**TASK DESCRIPTION:** Begin with the line that contains "(448, 384) = (583, 457): red mug -> black mug" and transcribe each line after it, up to and including the last line of the listing below.

----- INPUT DATA

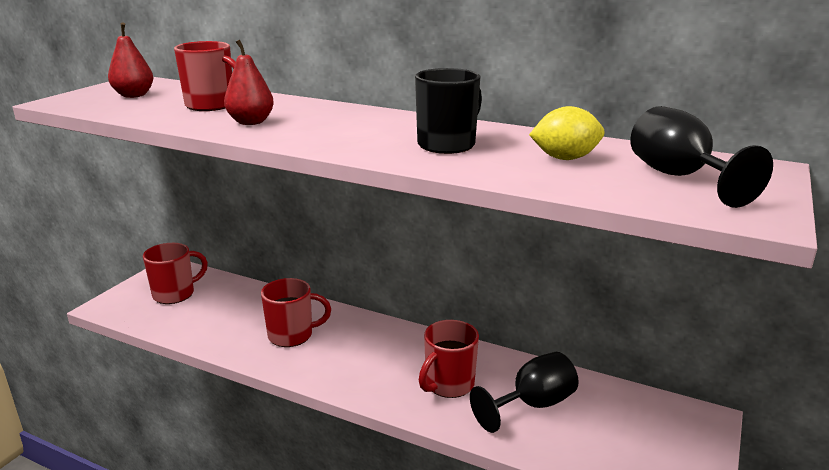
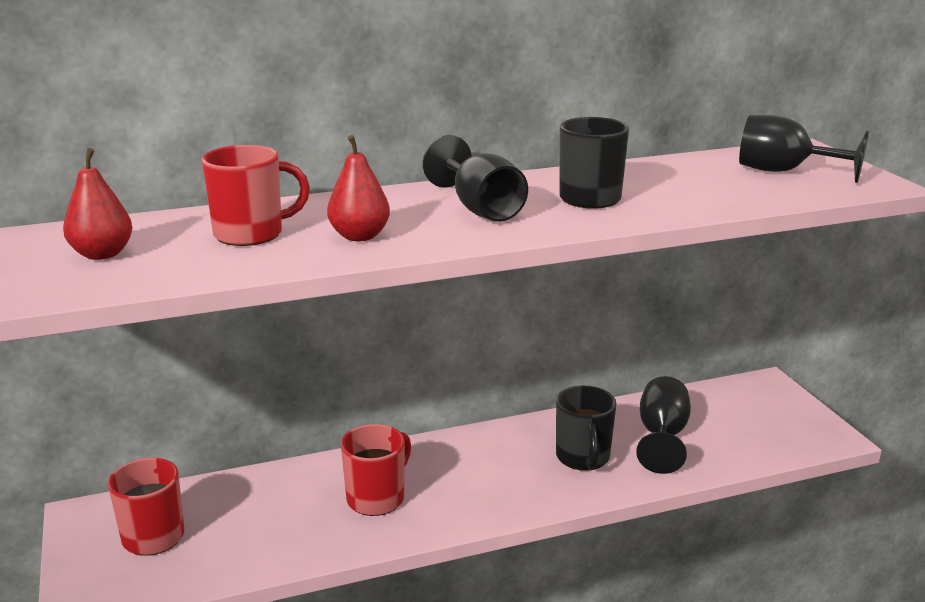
camera: 45 degrees left, 0 degrees up
(358, 129) = (480, 209): none -> black goblet
(448, 384) = (583, 457): red mug -> black mug
(565, 158) = (692, 181): yellow lemon -> none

----------

**RESPONSE:**
(448, 384) = (583, 457): red mug -> black mug
(565, 158) = (692, 181): yellow lemon -> none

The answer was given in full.